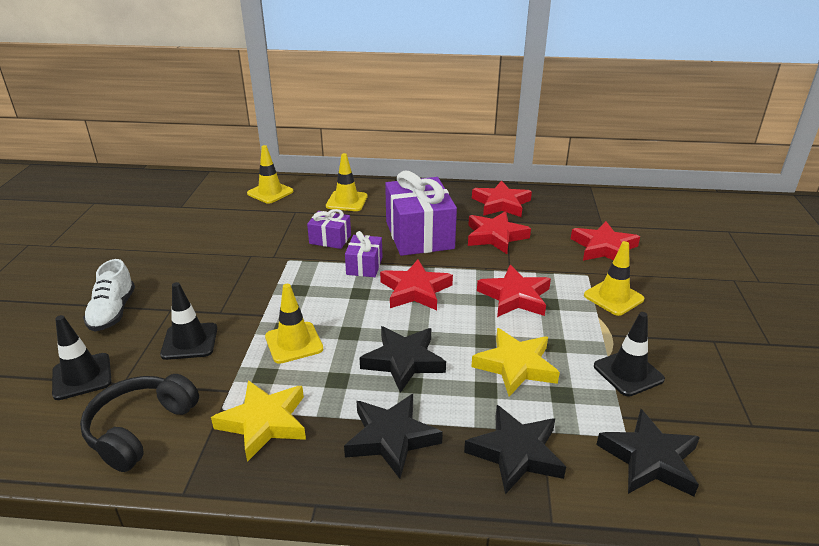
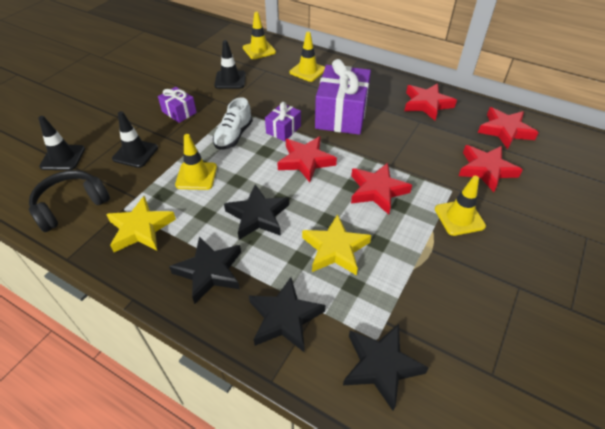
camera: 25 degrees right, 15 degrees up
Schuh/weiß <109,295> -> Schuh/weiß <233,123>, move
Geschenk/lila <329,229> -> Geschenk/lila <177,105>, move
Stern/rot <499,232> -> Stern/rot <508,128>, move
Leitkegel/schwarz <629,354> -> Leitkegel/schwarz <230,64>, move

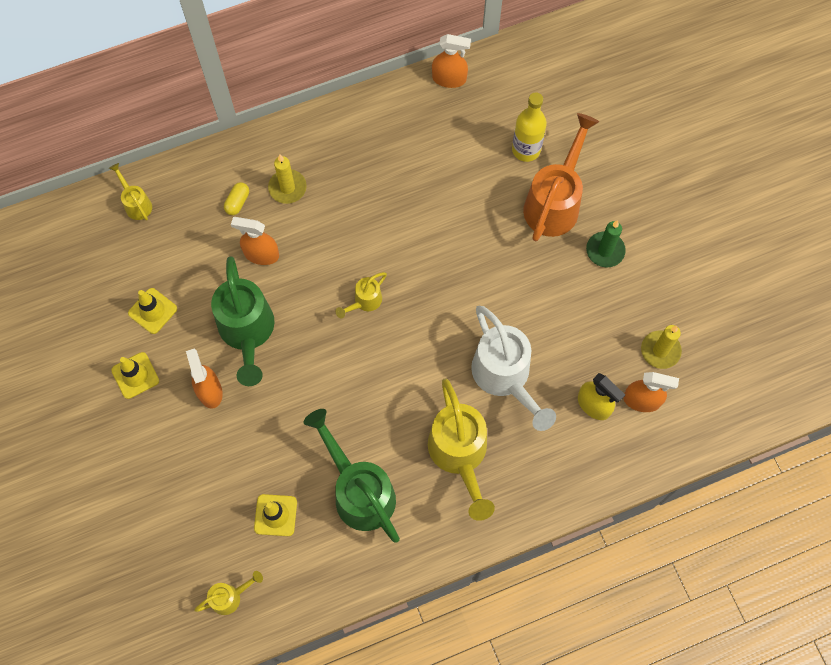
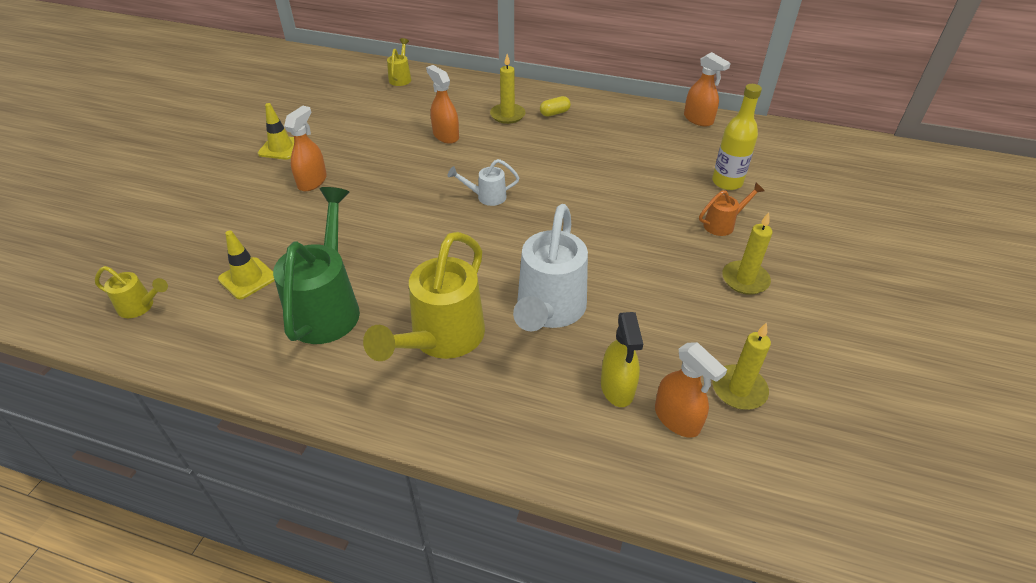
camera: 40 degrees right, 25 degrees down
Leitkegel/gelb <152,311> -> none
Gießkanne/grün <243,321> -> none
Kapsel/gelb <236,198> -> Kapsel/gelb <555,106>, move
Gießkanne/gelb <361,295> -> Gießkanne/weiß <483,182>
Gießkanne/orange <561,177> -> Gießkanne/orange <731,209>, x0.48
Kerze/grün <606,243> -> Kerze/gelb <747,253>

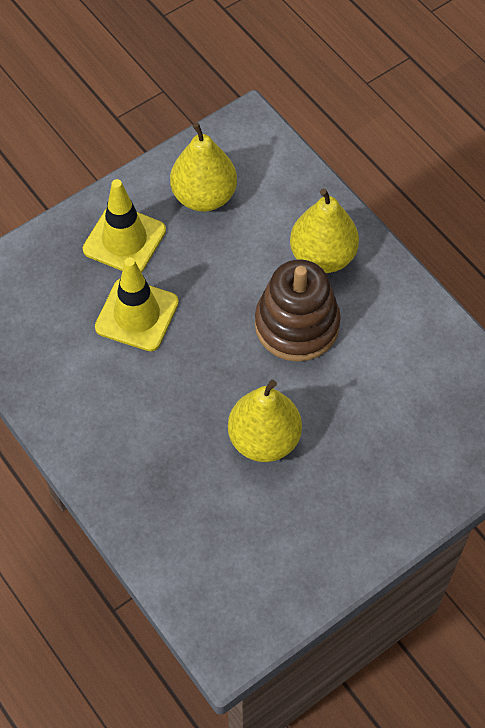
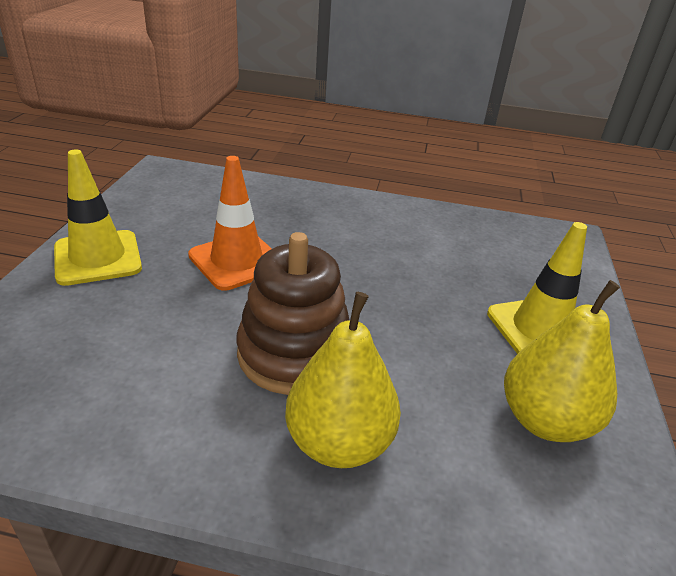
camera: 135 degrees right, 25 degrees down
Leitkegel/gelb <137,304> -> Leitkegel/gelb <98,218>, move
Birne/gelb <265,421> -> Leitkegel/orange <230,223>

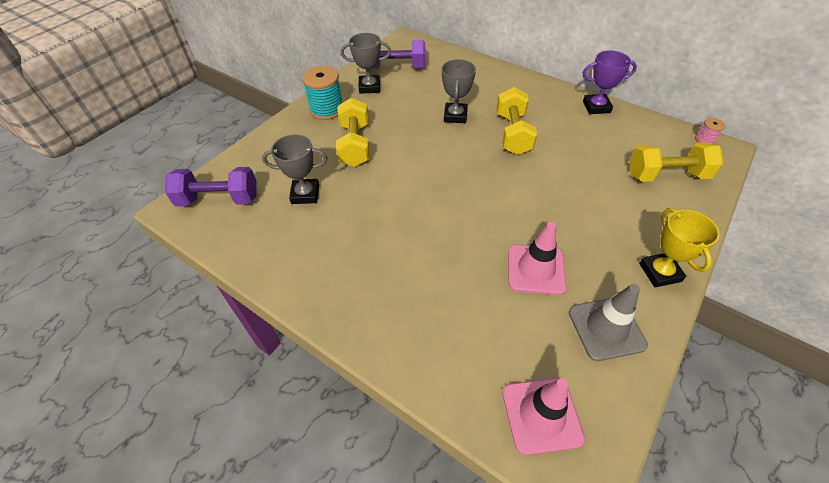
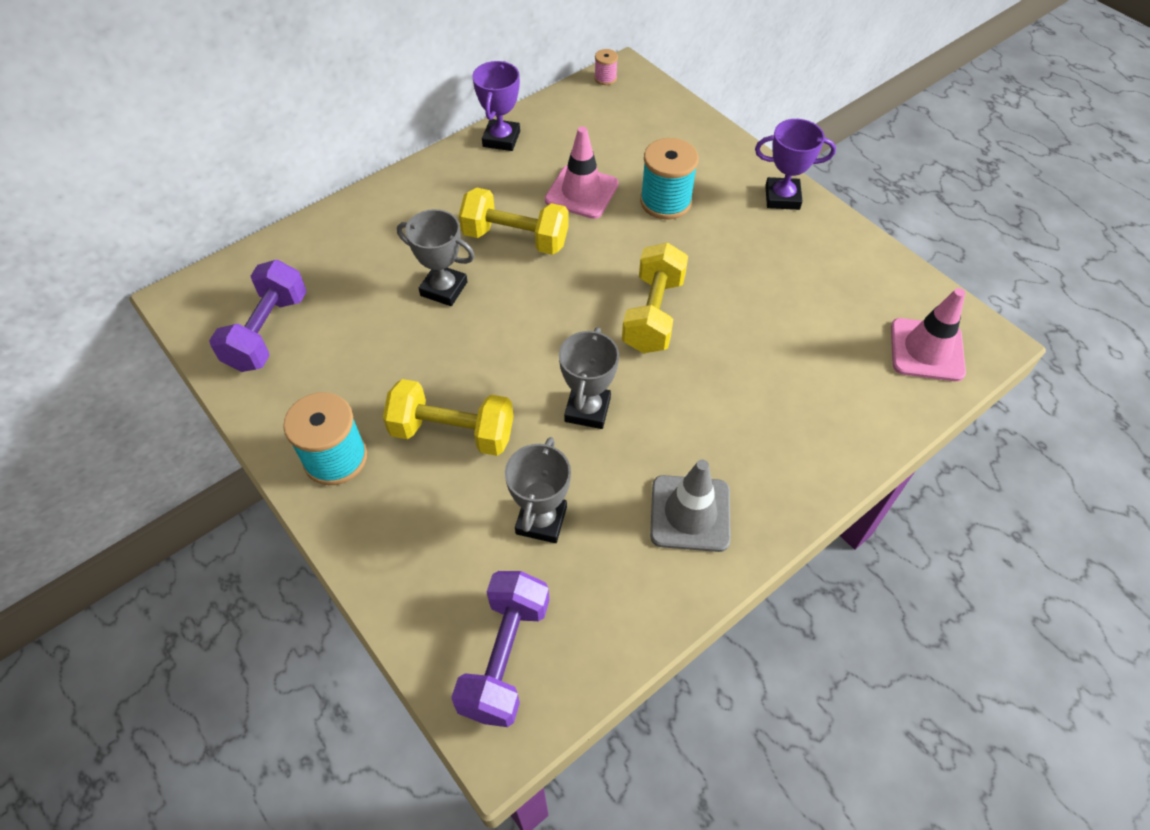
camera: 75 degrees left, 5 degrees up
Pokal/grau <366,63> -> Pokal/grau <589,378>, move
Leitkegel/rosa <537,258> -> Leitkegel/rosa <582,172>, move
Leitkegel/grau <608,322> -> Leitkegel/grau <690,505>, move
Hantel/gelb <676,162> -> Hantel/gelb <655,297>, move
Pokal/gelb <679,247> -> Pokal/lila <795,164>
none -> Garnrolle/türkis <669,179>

----

● **Problem details**
From the line holding "Leitkegel/gelb <137,304> ->" to the final line of the data above, give each line again exactly, both ends included, and drop the pictures.

● **Reply**
Leitkegel/gelb <137,304> -> Leitkegel/gelb <98,218>, move
Birne/gelb <265,421> -> Leitkegel/orange <230,223>

camera: 75 degrees left, 5 degrees up
Pokal/grau <366,63> -> Pokal/grau <589,378>, move
Leitkegel/rosa <537,258> -> Leitkegel/rosa <582,172>, move
Leitkegel/grau <608,322> -> Leitkegel/grau <690,505>, move
Hantel/gelb <676,162> -> Hantel/gelb <655,297>, move
Pokal/gelb <679,247> -> Pokal/lila <795,164>
none -> Garnrolle/türkis <669,179>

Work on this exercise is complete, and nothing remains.